From the first entry to the last, restate everything word for word and exclude pictures.

# # # #

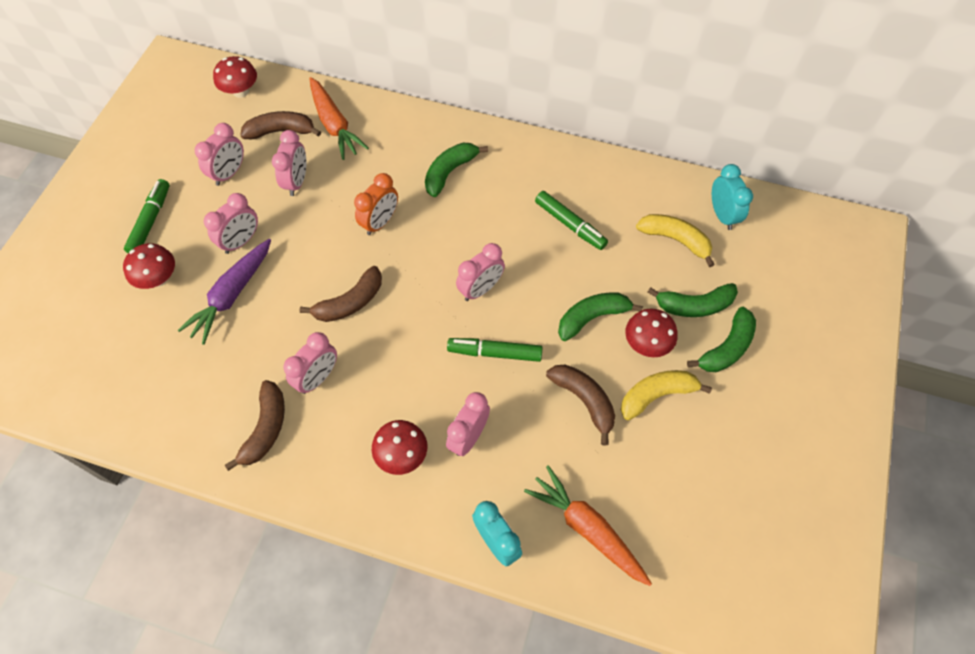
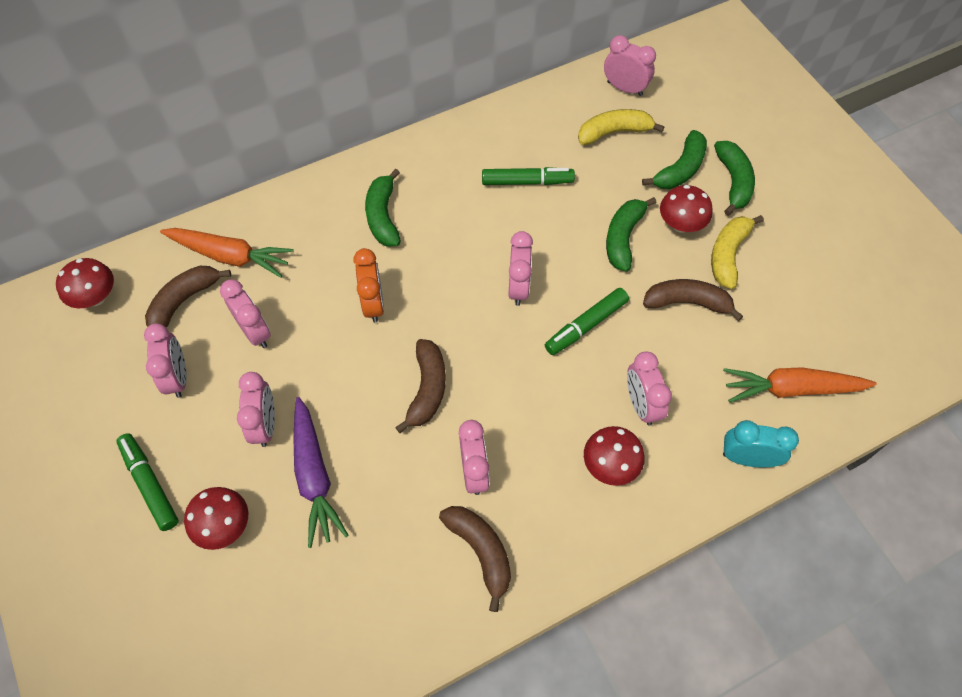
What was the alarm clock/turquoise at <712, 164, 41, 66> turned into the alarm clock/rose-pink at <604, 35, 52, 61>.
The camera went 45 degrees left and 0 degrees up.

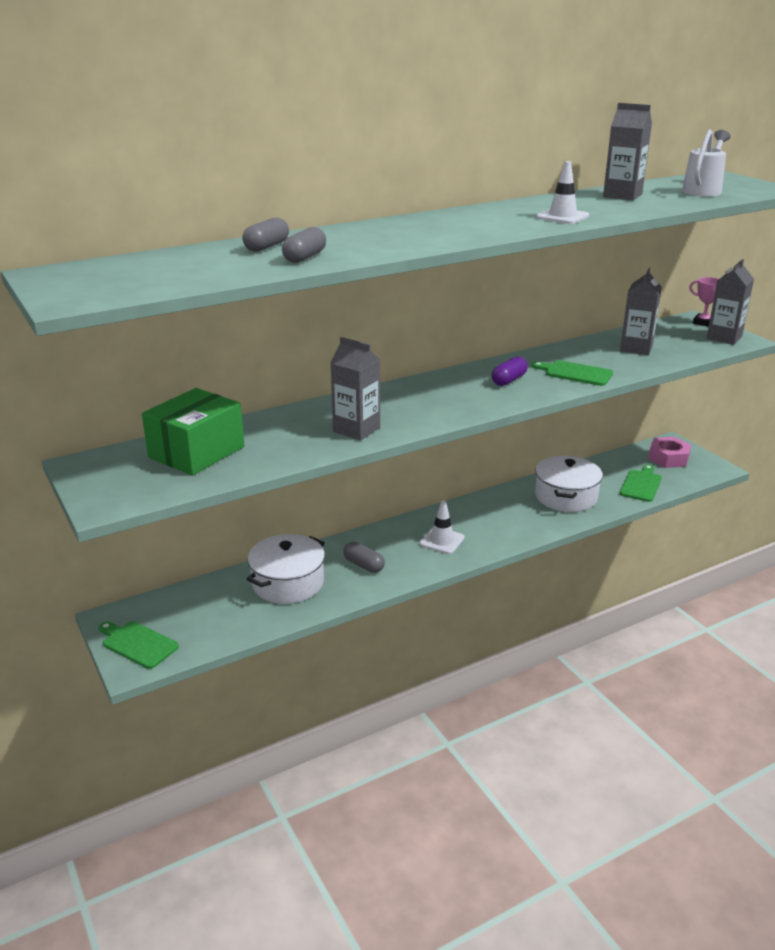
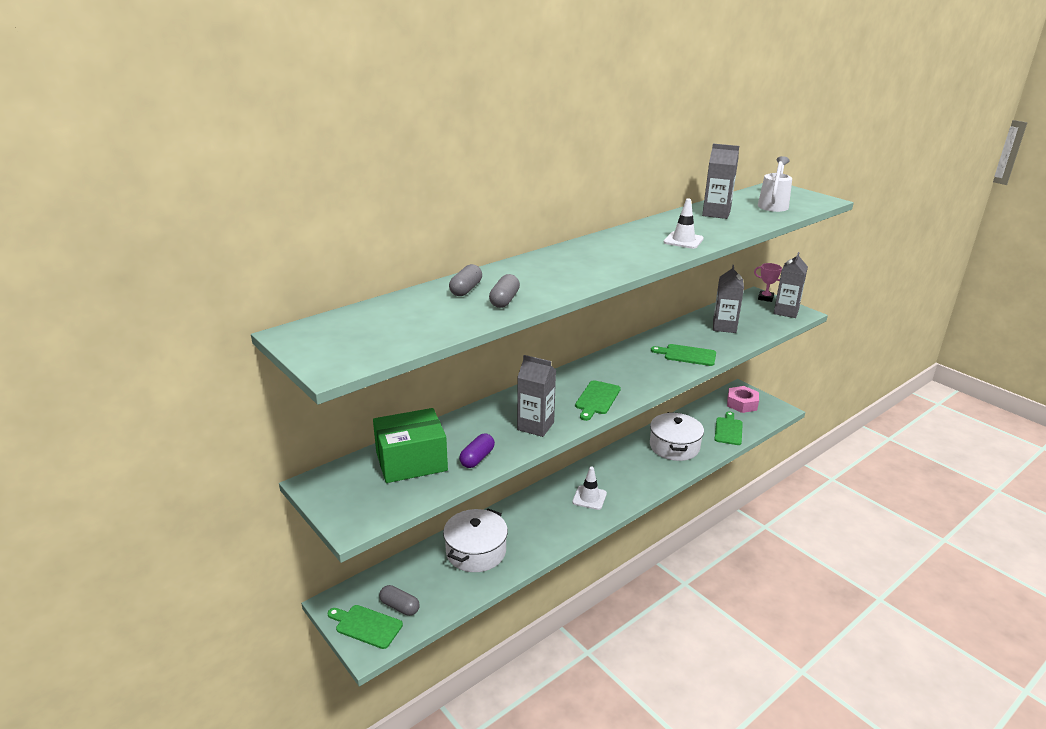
The box/green at <142, 388, 102, 87> ended up facing another way, 45 degrees clockwise from before.
The capsule/grey ended up elsewhere, having gone from <343, 542, 42, 31> to <379, 585, 41, 31>.
The capsule/violet ended up elsewhere, having gone from <492, 356, 36, 30> to <459, 433, 36, 35>.
The second view gained the cutting board/green at <575, 380, 46, 41>.
The camera went 10 degrees left and 0 degrees up.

# # # #

## Exercise response
What was the alarm clock/turquoise at <712, 164, 41, 66> turned into the alarm clock/rose-pink at <604, 35, 52, 61>.
The camera went 45 degrees left and 0 degrees up.

The box/green at <142, 388, 102, 87> ended up facing another way, 45 degrees clockwise from before.
The capsule/grey ended up elsewhere, having gone from <343, 542, 42, 31> to <379, 585, 41, 31>.
The capsule/violet ended up elsewhere, having gone from <492, 356, 36, 30> to <459, 433, 36, 35>.
The second view gained the cutting board/green at <575, 380, 46, 41>.
The camera went 10 degrees left and 0 degrees up.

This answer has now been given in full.